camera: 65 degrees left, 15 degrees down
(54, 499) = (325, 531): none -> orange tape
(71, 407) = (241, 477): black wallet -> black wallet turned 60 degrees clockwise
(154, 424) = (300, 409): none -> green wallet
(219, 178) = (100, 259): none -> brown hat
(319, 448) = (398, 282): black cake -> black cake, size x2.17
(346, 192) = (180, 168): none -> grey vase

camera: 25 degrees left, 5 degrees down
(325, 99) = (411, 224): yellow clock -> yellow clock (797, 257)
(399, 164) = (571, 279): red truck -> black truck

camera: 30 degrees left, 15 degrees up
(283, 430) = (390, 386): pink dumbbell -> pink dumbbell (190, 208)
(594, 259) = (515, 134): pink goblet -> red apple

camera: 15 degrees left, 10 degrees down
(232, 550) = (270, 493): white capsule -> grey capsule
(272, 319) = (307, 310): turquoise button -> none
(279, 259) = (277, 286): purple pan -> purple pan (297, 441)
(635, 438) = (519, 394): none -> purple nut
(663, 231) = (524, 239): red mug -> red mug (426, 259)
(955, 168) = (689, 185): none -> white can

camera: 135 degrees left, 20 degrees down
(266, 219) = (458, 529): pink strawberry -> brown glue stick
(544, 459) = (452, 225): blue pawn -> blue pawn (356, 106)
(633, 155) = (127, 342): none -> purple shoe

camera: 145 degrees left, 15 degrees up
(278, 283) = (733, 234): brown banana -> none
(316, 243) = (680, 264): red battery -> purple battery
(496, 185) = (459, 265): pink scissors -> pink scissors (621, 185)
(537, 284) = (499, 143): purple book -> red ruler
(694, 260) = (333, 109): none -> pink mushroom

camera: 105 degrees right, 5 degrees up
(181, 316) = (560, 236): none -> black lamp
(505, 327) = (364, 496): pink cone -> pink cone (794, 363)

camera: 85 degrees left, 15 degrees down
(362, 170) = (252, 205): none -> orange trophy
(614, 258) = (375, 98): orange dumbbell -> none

**WHAT TO WORK ON:** Transcribe the data in full, matching every line exactly.

**ANSWER FOR THIS EXERCISE:**
camera: 65 degrees left, 15 degrees down
(54, 499) = (325, 531): none -> orange tape
(71, 407) = (241, 477): black wallet -> black wallet turned 60 degrees clockwise
(154, 424) = (300, 409): none -> green wallet
(219, 178) = (100, 259): none -> brown hat
(319, 448) = (398, 282): black cake -> black cake, size x2.17
(346, 192) = (180, 168): none -> grey vase

camera: 25 degrees left, 5 degrees down
(325, 99) = (411, 224): yellow clock -> yellow clock (797, 257)
(399, 164) = (571, 279): red truck -> black truck

camera: 30 degrees left, 15 degrees up
(283, 430) = (390, 386): pink dumbbell -> pink dumbbell (190, 208)
(594, 259) = (515, 134): pink goblet -> red apple

camera: 15 degrees left, 10 degrees down
(232, 550) = (270, 493): white capsule -> grey capsule
(272, 319) = (307, 310): turquoise button -> none
(279, 259) = (277, 286): purple pan -> purple pan (297, 441)
(635, 438) = (519, 394): none -> purple nut
(663, 231) = (524, 239): red mug -> red mug (426, 259)
(955, 168) = (689, 185): none -> white can

camera: 135 degrees left, 20 degrees down
(266, 219) = (458, 529): pink strawberry -> brown glue stick
(544, 459) = (452, 225): blue pawn -> blue pawn (356, 106)
(633, 155) = (127, 342): none -> purple shoe

camera: 145 degrees left, 15 degrees up
(278, 283) = (733, 234): brown banana -> none
(316, 243) = (680, 264): red battery -> purple battery
(496, 185) = (459, 265): pink scissors -> pink scissors (621, 185)
(537, 284) = (499, 143): purple book -> red ruler
(694, 260) = (333, 109): none -> pink mushroom

camera: 105 degrees right, 5 degrees up
(181, 316) = (560, 236): none -> black lamp
(505, 327) = (364, 496): pink cone -> pink cone (794, 363)

camera: 85 degrees left, 15 degrees down
(362, 170) = (252, 205): none -> orange trophy
(614, 258) = (375, 98): orange dumbbell -> none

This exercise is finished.